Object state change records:
◇ ◇ ◇ ◇ ◇

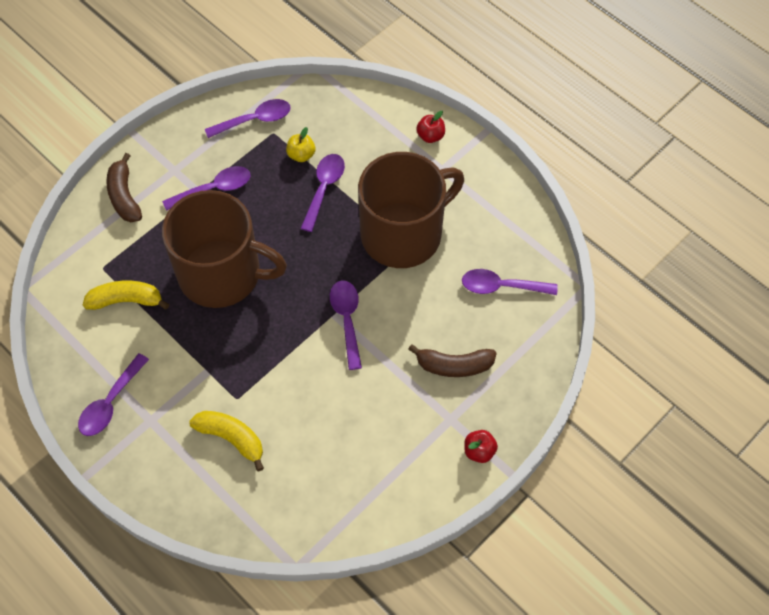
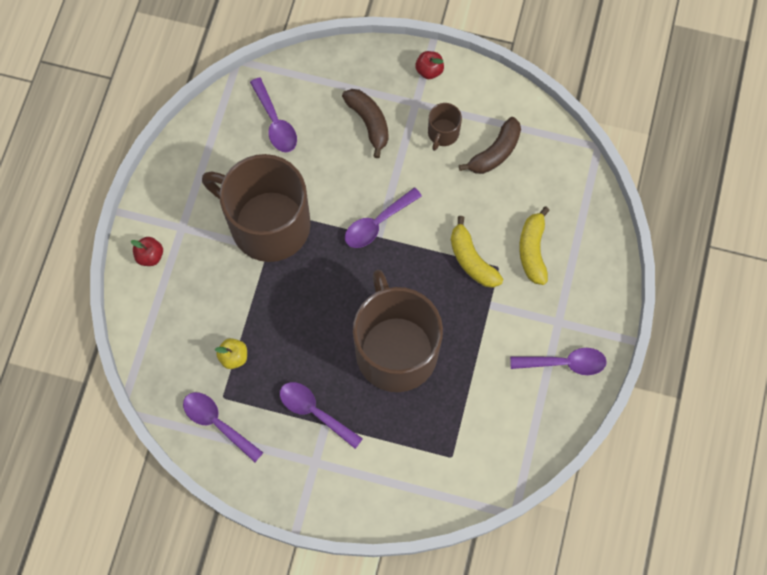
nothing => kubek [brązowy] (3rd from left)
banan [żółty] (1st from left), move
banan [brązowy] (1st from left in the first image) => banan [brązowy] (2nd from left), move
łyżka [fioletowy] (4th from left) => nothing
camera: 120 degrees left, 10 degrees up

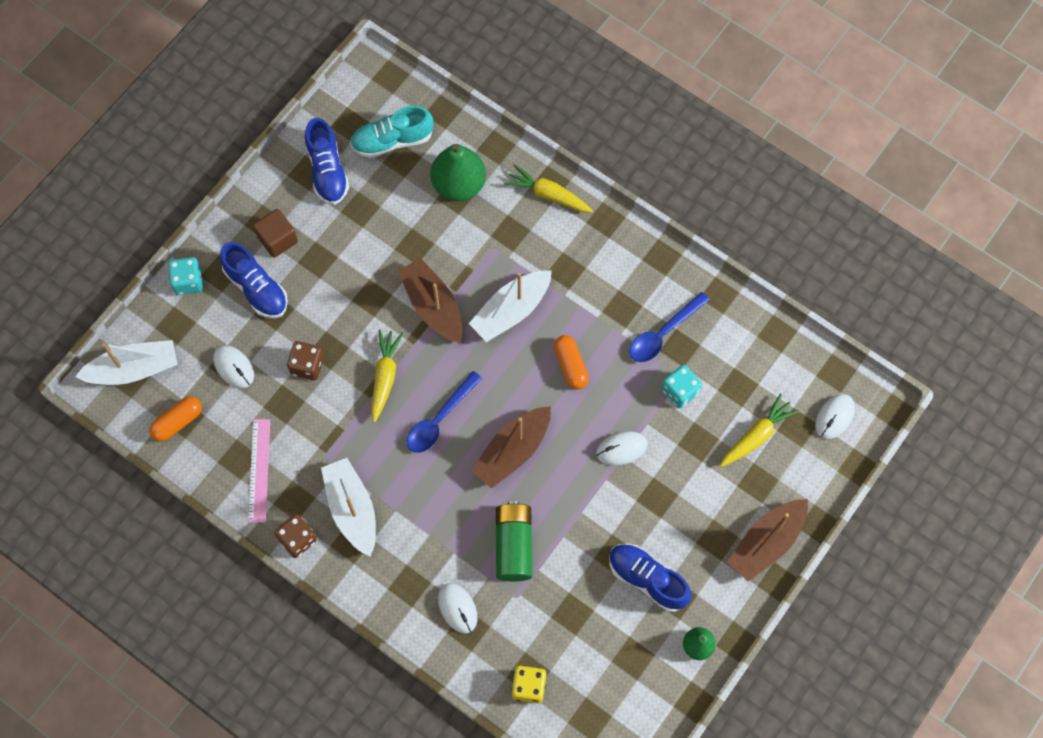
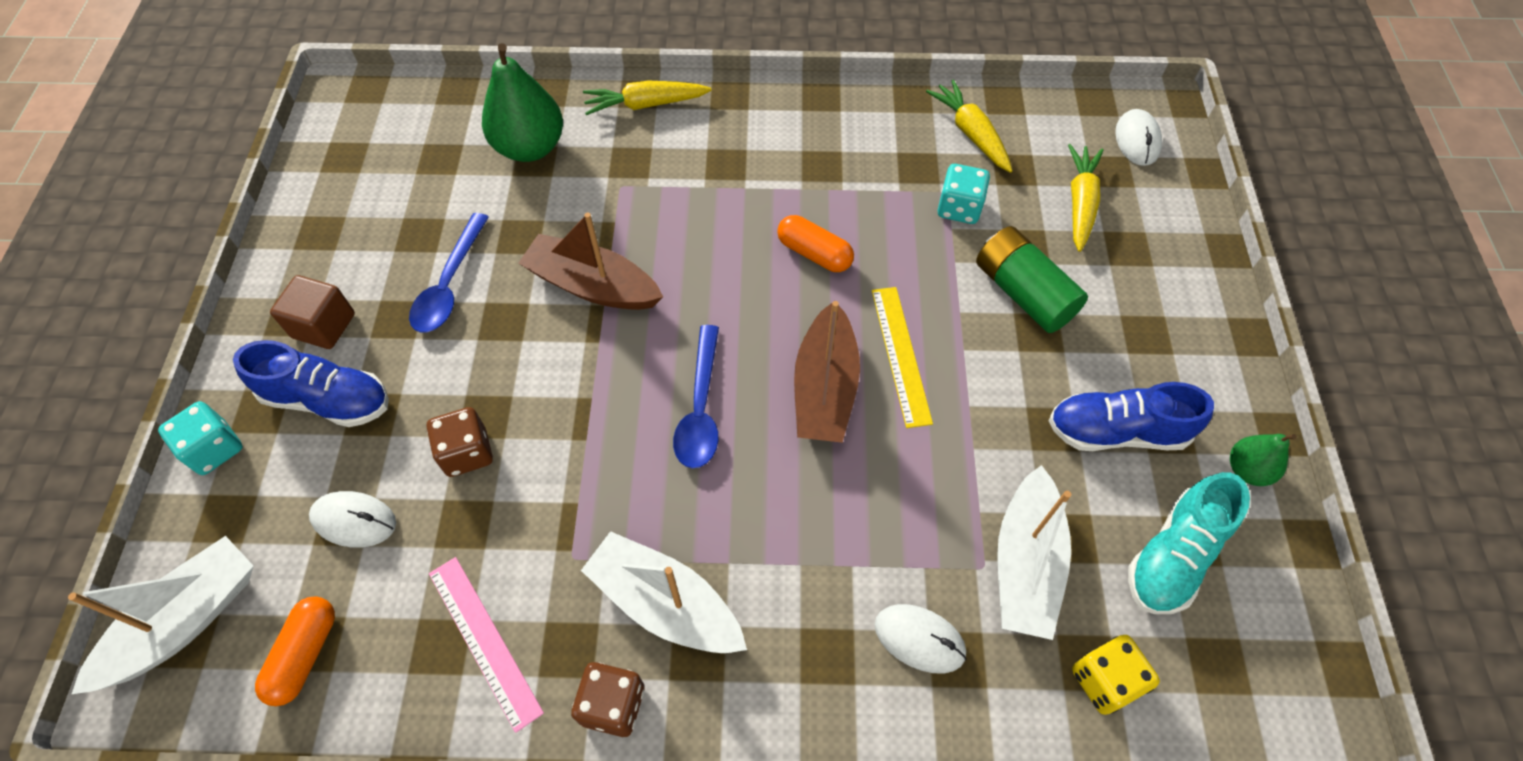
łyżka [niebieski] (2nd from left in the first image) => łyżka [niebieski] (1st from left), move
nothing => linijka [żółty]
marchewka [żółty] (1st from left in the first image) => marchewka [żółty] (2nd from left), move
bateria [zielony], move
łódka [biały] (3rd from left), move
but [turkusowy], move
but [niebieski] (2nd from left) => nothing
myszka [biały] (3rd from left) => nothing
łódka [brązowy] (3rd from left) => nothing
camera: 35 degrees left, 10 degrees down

◇ ◇ ◇ ◇ ◇

What the task asks: Reproduce verbatim the lines above, from the line with "banan [żółty] (1st from left), move" through the line with "łyżka [fioletowy] (4th from left) => nothing".

Answer below:
banan [żółty] (1st from left), move
banan [brązowy] (1st from left in the first image) => banan [brązowy] (2nd from left), move
łyżka [fioletowy] (4th from left) => nothing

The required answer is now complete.